◆ **EXERCISE**
Set down every line from the one containing "pink line: (145, 251) -> (97, 168), turned 42" through the last line of the records below, exactly as written, and leave out the pictures.

[DATA SHOWN Boundary: Start]

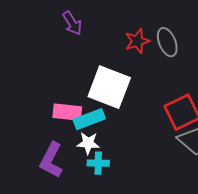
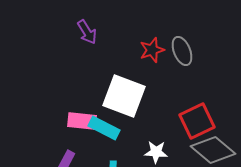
cyan rectangle: (89, 119) -> (104, 128), turned 48
white star: (88, 143) -> (156, 152), moved

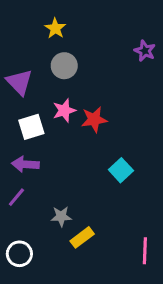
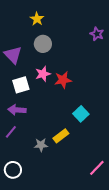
yellow rectangle: (82, 237) -> (61, 136), moved
pink line: (145, 251) -> (97, 168), turned 42

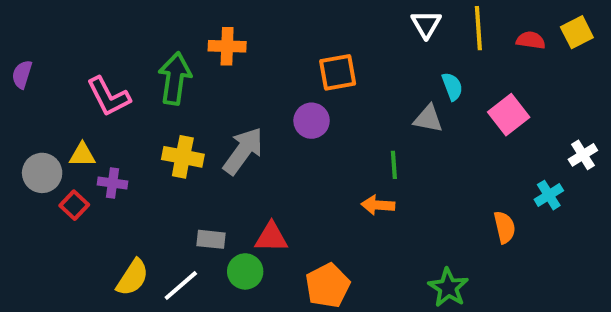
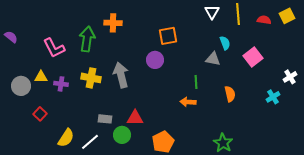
purple semicircle: (22, 74) -> (11, 37), turned 112
gray arrow: (243, 151) -> (121, 75), turned -50
purple cross: (112, 183) -> (61, 84), moved
red square: (74, 205) -> (40, 114), moved
orange semicircle: (505, 227) -> (230, 94), moved

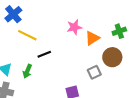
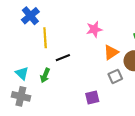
yellow line: (27, 35) -> (45, 38), turned 60
orange triangle: (92, 38) -> (111, 52), moved

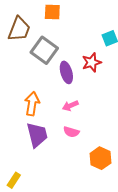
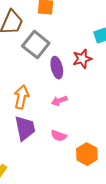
pink semicircle: (71, 132) -> (59, 136), moved

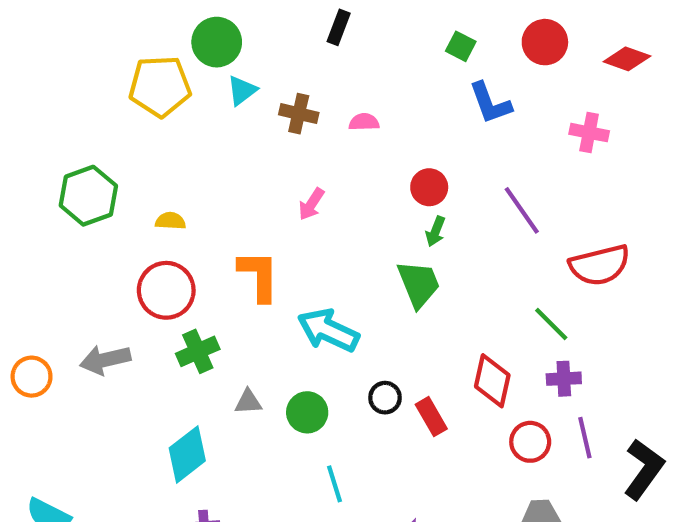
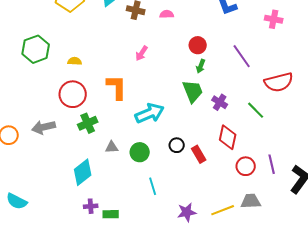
cyan arrow: (328, 330) -> (150, 113), turned 132
purple cross: (564, 379) -> (220, 102), moved, turned 35

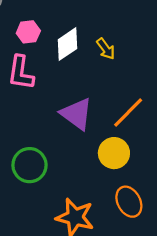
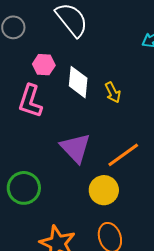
white diamond: (68, 44) -> (78, 82), turned -60

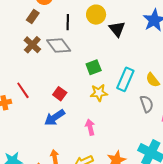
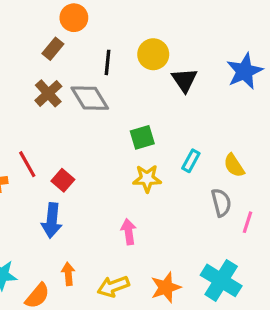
cyan rectangle: (125, 79) -> (191, 161), size x0.6
red square: (60, 94) -> (63, 180), moved
blue arrow: (55, 118) -> (52, 220), moved, turned -55

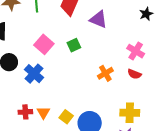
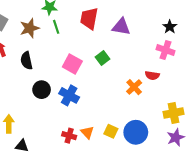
black star: (146, 14) -> (170, 27), moved
orange cross: (105, 73) -> (134, 87), moved
red semicircle: (134, 74) -> (152, 75), moved
red cross: (25, 112) -> (69, 136), turned 32

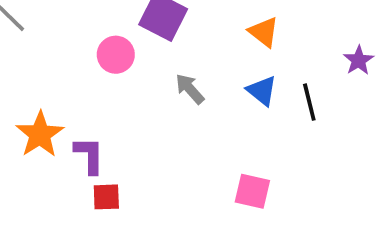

[DATA SHOWN Boundary: End]

◆ **RESULT FOR THIS TASK**
pink line: (145, 251) -> (97, 168), turned 42

purple semicircle: (22, 74) -> (11, 37), turned 112
gray arrow: (243, 151) -> (121, 75), turned -50
purple cross: (112, 183) -> (61, 84), moved
red square: (74, 205) -> (40, 114), moved
orange semicircle: (505, 227) -> (230, 94), moved

yellow line: (27, 35) -> (45, 38), turned 60
orange triangle: (92, 38) -> (111, 52), moved

pink semicircle: (71, 132) -> (59, 136), moved

cyan arrow: (328, 330) -> (150, 113), turned 132
purple cross: (564, 379) -> (220, 102), moved, turned 35

white diamond: (68, 44) -> (78, 82), turned -60

cyan rectangle: (125, 79) -> (191, 161), size x0.6
red square: (60, 94) -> (63, 180), moved
blue arrow: (55, 118) -> (52, 220), moved, turned -55

black star: (146, 14) -> (170, 27), moved
orange cross: (105, 73) -> (134, 87), moved
red semicircle: (134, 74) -> (152, 75), moved
red cross: (25, 112) -> (69, 136), turned 32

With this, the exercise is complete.